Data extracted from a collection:
++++++
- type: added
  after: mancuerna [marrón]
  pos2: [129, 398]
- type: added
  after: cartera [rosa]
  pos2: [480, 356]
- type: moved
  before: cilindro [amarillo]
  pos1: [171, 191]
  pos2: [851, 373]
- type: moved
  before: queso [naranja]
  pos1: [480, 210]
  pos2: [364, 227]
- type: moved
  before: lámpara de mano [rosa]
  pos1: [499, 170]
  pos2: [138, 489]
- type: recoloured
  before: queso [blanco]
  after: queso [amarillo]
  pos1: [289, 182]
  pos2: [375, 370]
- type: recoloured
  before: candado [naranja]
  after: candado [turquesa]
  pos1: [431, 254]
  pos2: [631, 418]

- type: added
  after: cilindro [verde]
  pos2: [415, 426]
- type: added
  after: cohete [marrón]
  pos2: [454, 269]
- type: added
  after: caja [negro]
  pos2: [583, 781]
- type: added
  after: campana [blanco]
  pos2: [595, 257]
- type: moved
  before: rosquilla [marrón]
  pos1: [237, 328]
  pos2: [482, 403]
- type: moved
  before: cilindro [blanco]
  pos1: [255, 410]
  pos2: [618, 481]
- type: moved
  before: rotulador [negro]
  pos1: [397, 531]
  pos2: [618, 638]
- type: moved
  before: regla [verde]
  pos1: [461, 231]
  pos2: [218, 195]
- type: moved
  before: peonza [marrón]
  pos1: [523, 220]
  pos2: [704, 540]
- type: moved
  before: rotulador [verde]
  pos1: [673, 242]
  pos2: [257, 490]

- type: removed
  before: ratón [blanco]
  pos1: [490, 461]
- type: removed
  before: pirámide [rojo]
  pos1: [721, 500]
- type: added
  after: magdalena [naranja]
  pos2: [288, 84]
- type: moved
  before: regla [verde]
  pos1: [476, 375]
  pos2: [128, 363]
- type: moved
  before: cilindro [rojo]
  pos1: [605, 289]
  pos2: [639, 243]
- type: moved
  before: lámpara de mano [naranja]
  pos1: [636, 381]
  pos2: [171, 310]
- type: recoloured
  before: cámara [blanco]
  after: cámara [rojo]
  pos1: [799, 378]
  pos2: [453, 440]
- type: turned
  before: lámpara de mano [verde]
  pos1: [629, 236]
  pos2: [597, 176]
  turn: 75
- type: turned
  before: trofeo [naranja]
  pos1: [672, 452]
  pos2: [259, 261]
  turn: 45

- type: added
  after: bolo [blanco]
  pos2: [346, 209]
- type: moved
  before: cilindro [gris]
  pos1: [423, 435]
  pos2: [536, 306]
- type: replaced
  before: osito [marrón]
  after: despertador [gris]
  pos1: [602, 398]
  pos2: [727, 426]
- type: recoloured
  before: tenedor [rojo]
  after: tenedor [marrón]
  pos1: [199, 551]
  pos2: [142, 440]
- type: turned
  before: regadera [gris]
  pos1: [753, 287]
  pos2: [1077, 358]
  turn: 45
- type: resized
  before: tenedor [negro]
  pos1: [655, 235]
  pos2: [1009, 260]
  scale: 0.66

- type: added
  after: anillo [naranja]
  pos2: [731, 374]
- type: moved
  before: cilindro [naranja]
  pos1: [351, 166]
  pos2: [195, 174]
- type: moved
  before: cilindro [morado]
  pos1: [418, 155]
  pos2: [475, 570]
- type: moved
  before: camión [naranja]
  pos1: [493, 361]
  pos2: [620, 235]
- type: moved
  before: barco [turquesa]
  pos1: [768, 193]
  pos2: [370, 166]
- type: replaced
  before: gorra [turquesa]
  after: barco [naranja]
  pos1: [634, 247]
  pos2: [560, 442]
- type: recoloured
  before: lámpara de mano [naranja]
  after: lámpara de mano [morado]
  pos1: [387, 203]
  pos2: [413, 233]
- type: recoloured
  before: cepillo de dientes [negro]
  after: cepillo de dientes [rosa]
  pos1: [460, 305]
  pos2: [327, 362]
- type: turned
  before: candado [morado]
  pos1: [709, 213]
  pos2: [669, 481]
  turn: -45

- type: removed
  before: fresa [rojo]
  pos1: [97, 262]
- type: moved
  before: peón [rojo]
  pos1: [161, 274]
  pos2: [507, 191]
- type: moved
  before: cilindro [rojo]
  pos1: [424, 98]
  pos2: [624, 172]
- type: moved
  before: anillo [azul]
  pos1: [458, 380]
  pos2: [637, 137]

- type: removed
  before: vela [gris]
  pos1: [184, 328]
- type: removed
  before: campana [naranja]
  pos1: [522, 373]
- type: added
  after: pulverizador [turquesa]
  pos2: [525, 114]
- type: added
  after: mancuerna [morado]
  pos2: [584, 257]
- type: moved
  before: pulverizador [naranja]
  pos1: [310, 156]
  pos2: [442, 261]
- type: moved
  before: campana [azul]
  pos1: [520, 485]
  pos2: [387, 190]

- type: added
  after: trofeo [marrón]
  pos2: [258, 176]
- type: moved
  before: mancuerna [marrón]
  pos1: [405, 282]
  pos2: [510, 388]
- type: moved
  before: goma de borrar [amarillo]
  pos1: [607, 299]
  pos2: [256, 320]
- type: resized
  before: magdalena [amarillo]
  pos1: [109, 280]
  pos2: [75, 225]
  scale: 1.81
++++++
▸ ACTIVITY: Keep the wording exact. Give all of the records again.

▸ OUTPUT OF THE EXERCISE:
- type: added
  after: mancuerna [marrón]
  pos2: [129, 398]
- type: added
  after: cartera [rosa]
  pos2: [480, 356]
- type: moved
  before: cilindro [amarillo]
  pos1: [171, 191]
  pos2: [851, 373]
- type: moved
  before: queso [naranja]
  pos1: [480, 210]
  pos2: [364, 227]
- type: moved
  before: lámpara de mano [rosa]
  pos1: [499, 170]
  pos2: [138, 489]
- type: recoloured
  before: queso [blanco]
  after: queso [amarillo]
  pos1: [289, 182]
  pos2: [375, 370]
- type: recoloured
  before: candado [naranja]
  after: candado [turquesa]
  pos1: [431, 254]
  pos2: [631, 418]

- type: added
  after: cilindro [verde]
  pos2: [415, 426]
- type: added
  after: cohete [marrón]
  pos2: [454, 269]
- type: added
  after: caja [negro]
  pos2: [583, 781]
- type: added
  after: campana [blanco]
  pos2: [595, 257]
- type: moved
  before: rosquilla [marrón]
  pos1: [237, 328]
  pos2: [482, 403]
- type: moved
  before: cilindro [blanco]
  pos1: [255, 410]
  pos2: [618, 481]
- type: moved
  before: rotulador [negro]
  pos1: [397, 531]
  pos2: [618, 638]
- type: moved
  before: regla [verde]
  pos1: [461, 231]
  pos2: [218, 195]
- type: moved
  before: peonza [marrón]
  pos1: [523, 220]
  pos2: [704, 540]
- type: moved
  before: rotulador [verde]
  pos1: [673, 242]
  pos2: [257, 490]

- type: removed
  before: ratón [blanco]
  pos1: [490, 461]
- type: removed
  before: pirámide [rojo]
  pos1: [721, 500]
- type: added
  after: magdalena [naranja]
  pos2: [288, 84]
- type: moved
  before: regla [verde]
  pos1: [476, 375]
  pos2: [128, 363]
- type: moved
  before: cilindro [rojo]
  pos1: [605, 289]
  pos2: [639, 243]
- type: moved
  before: lámpara de mano [naranja]
  pos1: [636, 381]
  pos2: [171, 310]
- type: recoloured
  before: cámara [blanco]
  after: cámara [rojo]
  pos1: [799, 378]
  pos2: [453, 440]
- type: turned
  before: lámpara de mano [verde]
  pos1: [629, 236]
  pos2: [597, 176]
  turn: 75
- type: turned
  before: trofeo [naranja]
  pos1: [672, 452]
  pos2: [259, 261]
  turn: 45

- type: added
  after: bolo [blanco]
  pos2: [346, 209]
- type: moved
  before: cilindro [gris]
  pos1: [423, 435]
  pos2: [536, 306]
- type: replaced
  before: osito [marrón]
  after: despertador [gris]
  pos1: [602, 398]
  pos2: [727, 426]
- type: recoloured
  before: tenedor [rojo]
  after: tenedor [marrón]
  pos1: [199, 551]
  pos2: [142, 440]
- type: turned
  before: regadera [gris]
  pos1: [753, 287]
  pos2: [1077, 358]
  turn: 45
- type: resized
  before: tenedor [negro]
  pos1: [655, 235]
  pos2: [1009, 260]
  scale: 0.66

- type: added
  after: anillo [naranja]
  pos2: [731, 374]
- type: moved
  before: cilindro [naranja]
  pos1: [351, 166]
  pos2: [195, 174]
- type: moved
  before: cilindro [morado]
  pos1: [418, 155]
  pos2: [475, 570]
- type: moved
  before: camión [naranja]
  pos1: [493, 361]
  pos2: [620, 235]
- type: moved
  before: barco [turquesa]
  pos1: [768, 193]
  pos2: [370, 166]
- type: replaced
  before: gorra [turquesa]
  after: barco [naranja]
  pos1: [634, 247]
  pos2: [560, 442]
- type: recoloured
  before: lámpara de mano [naranja]
  after: lámpara de mano [morado]
  pos1: [387, 203]
  pos2: [413, 233]
- type: recoloured
  before: cepillo de dientes [negro]
  after: cepillo de dientes [rosa]
  pos1: [460, 305]
  pos2: [327, 362]
- type: turned
  before: candado [morado]
  pos1: [709, 213]
  pos2: [669, 481]
  turn: -45

- type: removed
  before: fresa [rojo]
  pos1: [97, 262]
- type: moved
  before: peón [rojo]
  pos1: [161, 274]
  pos2: [507, 191]
- type: moved
  before: cilindro [rojo]
  pos1: [424, 98]
  pos2: [624, 172]
- type: moved
  before: anillo [azul]
  pos1: [458, 380]
  pos2: [637, 137]

- type: removed
  before: vela [gris]
  pos1: [184, 328]
- type: removed
  before: campana [naranja]
  pos1: [522, 373]
- type: added
  after: pulverizador [turquesa]
  pos2: [525, 114]
- type: added
  after: mancuerna [morado]
  pos2: [584, 257]
- type: moved
  before: pulverizador [naranja]
  pos1: [310, 156]
  pos2: [442, 261]
- type: moved
  before: campana [azul]
  pos1: [520, 485]
  pos2: [387, 190]

- type: added
  after: trofeo [marrón]
  pos2: [258, 176]
- type: moved
  before: mancuerna [marrón]
  pos1: [405, 282]
  pos2: [510, 388]
- type: moved
  before: goma de borrar [amarillo]
  pos1: [607, 299]
  pos2: [256, 320]
- type: resized
  before: magdalena [amarillo]
  pos1: [109, 280]
  pos2: [75, 225]
  scale: 1.81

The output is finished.